[Problem statement] Please copy each line of the listing that includes the string "slope".
**** Data in this exercise
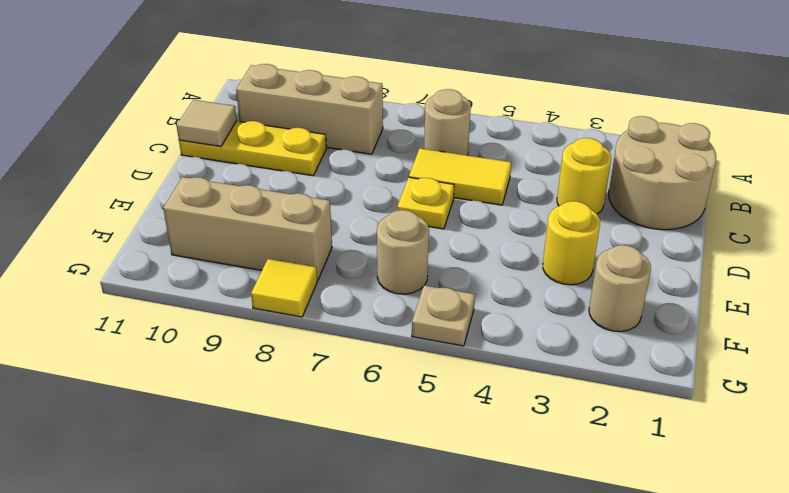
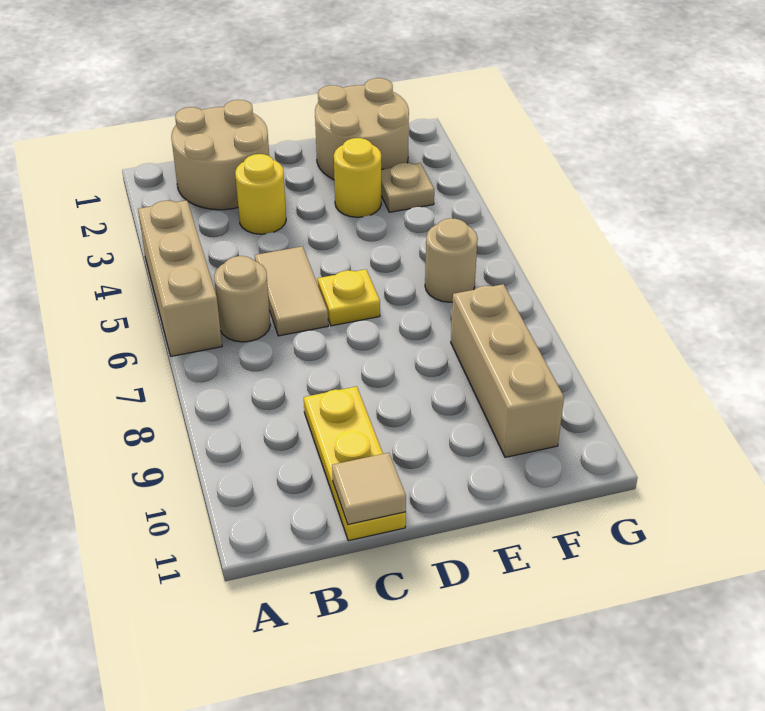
tan 1x3 brick [236,64,383,154] -> tan 1x3 brick moved to [138,200,222,356]
yellow 1x2 tile [409,148,511,205] -> tan 1x2 tile [255,246,328,336]
tan 1x1 round brick [589,245,651,332] -> tan 2x2 round brick [315,78,409,180]
tan 1x1 plate [412,285,475,346] -> tan 1x1 plate moved to [381,163,434,212]
yellow 1x1 tile [251,259,317,317] -> none

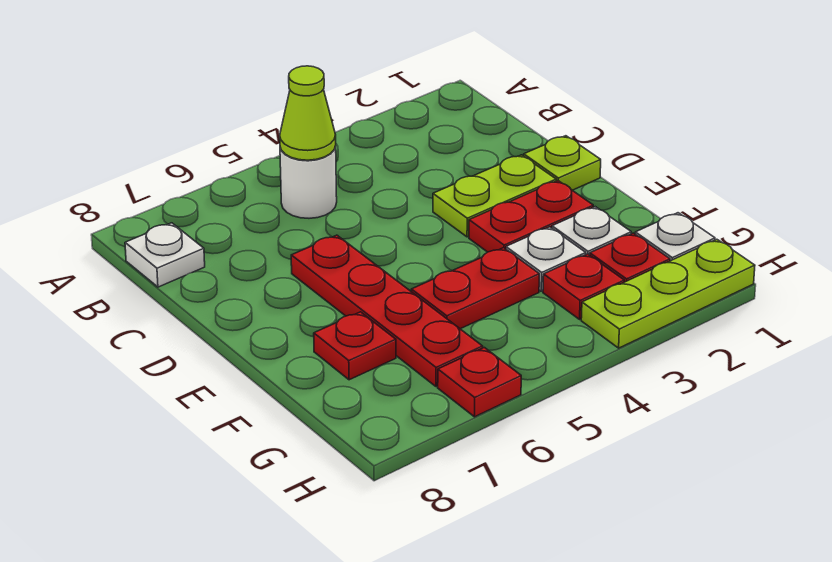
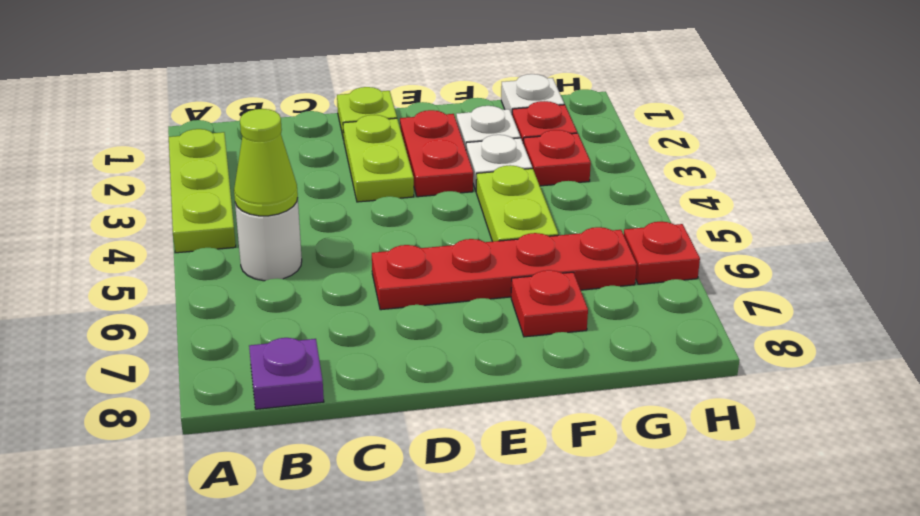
white 1x1 plate [125,223,205,287] -> purple 1x1 plate [249,338,324,409]
red 1x2 plate [411,248,539,329] -> lime 1x2 plate [476,165,558,242]
lime 1x3 plate [581,239,755,348] -> lime 1x3 plate moved to [169,129,236,253]

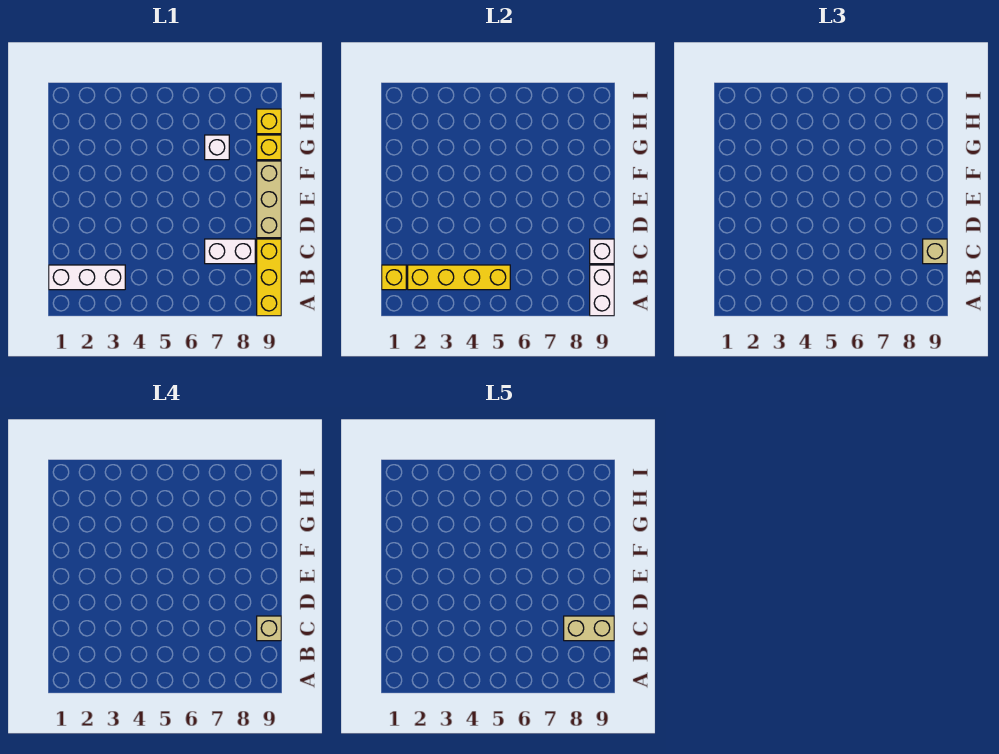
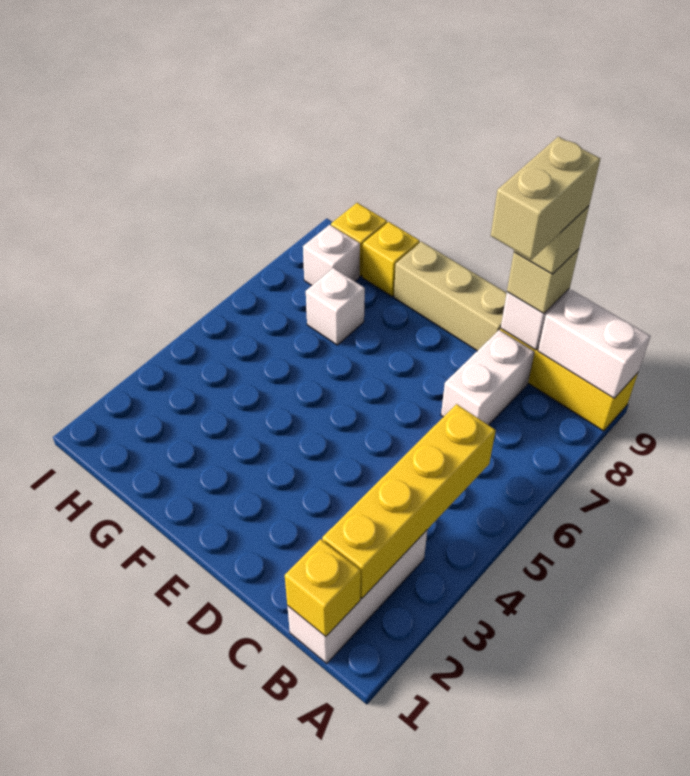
none -> white 1x1 brick [303,225,360,285]

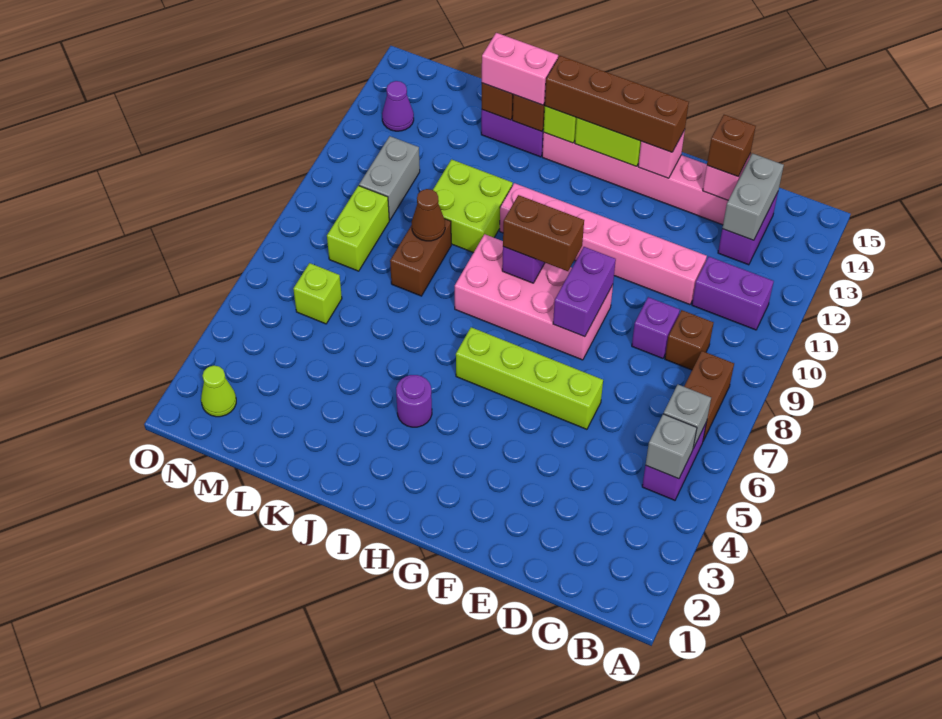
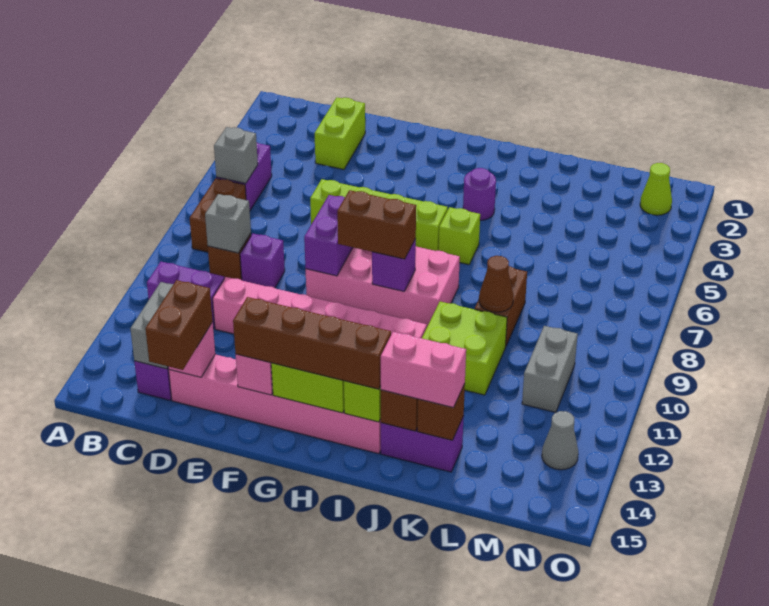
grey 1x1 brick [646,414,697,479] -> grey 1x1 brick moved to [205,194,251,253]
brown 1x1 brick [707,115,756,176] -> brown 1x2 brick [145,280,213,370]
lime 1x1 brick [293,263,342,324] -> lime 1x1 brick moved to [439,207,480,265]
lime 1x2 brick [327,186,389,271] -> lime 1x2 brick moved to [315,97,365,170]
purple 1x1 cone [382,81,414,131] -> grey 1x1 cone [542,411,578,470]

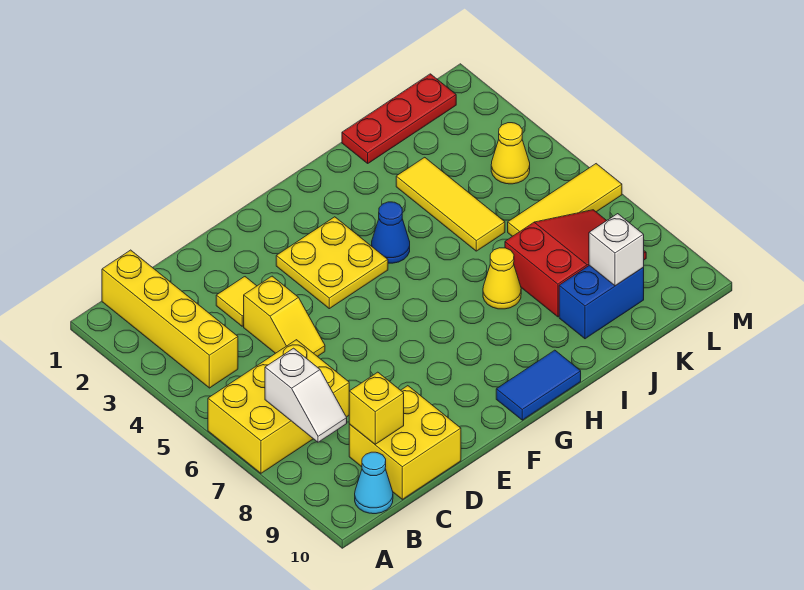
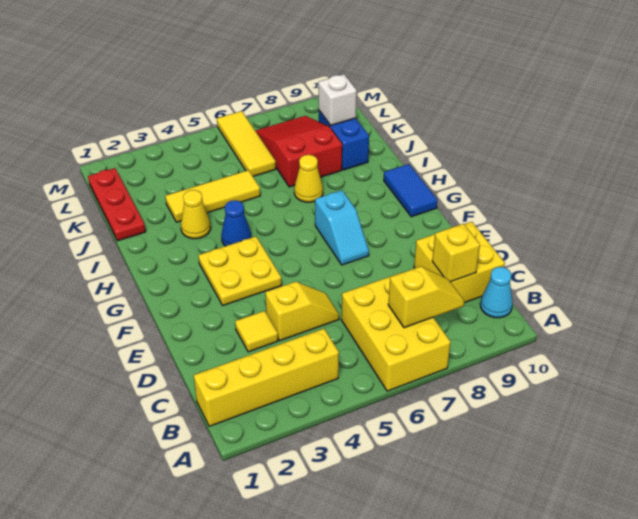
white 1x2 slope [265,348,347,442] -> yellow 1x2 slope [388,266,464,328]
none -> cyan 1x2 slope [315,190,369,265]
yellow 1x1 cone [491,123,530,184] -> yellow 1x1 cone moved to [181,190,211,239]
********
[Exercise result]
white 1x2 slope [265,348,347,442] -> yellow 1x2 slope [388,266,464,328]
none -> cyan 1x2 slope [315,190,369,265]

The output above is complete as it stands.